(Problem to solve):
Where a picture appears, leave it out, and transcribe all the lines below exactly.

(Dataset section):
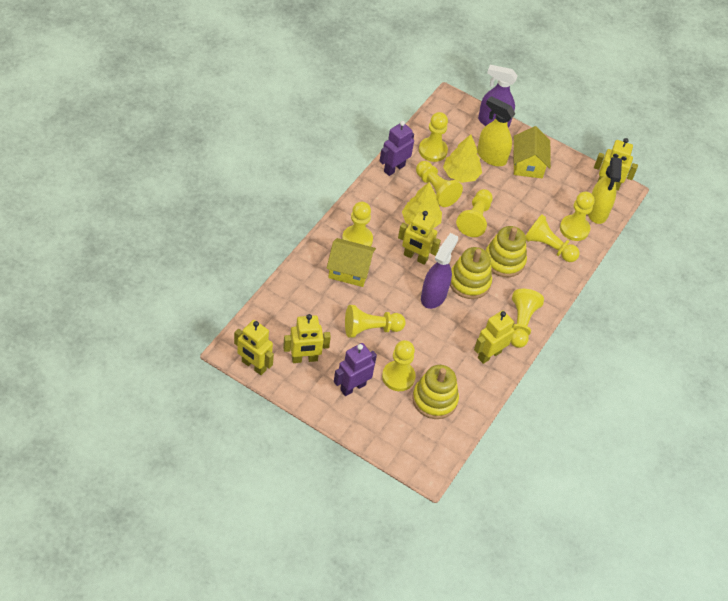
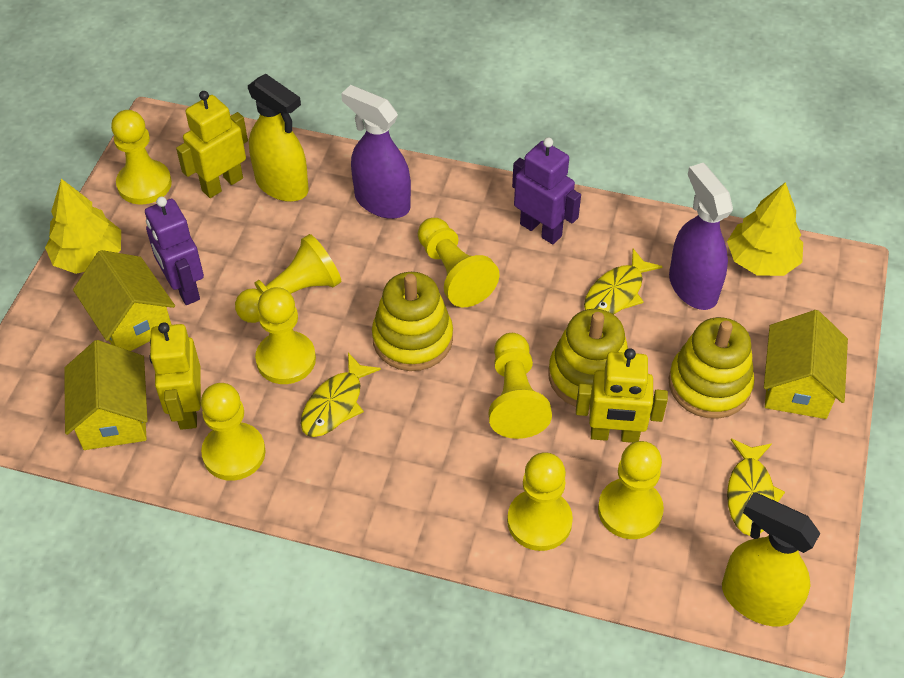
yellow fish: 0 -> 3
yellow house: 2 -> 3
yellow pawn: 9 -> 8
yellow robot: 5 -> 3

(Completed exercise):
yellow fish: 0 -> 3
yellow house: 2 -> 3
yellow pawn: 9 -> 8
yellow robot: 5 -> 3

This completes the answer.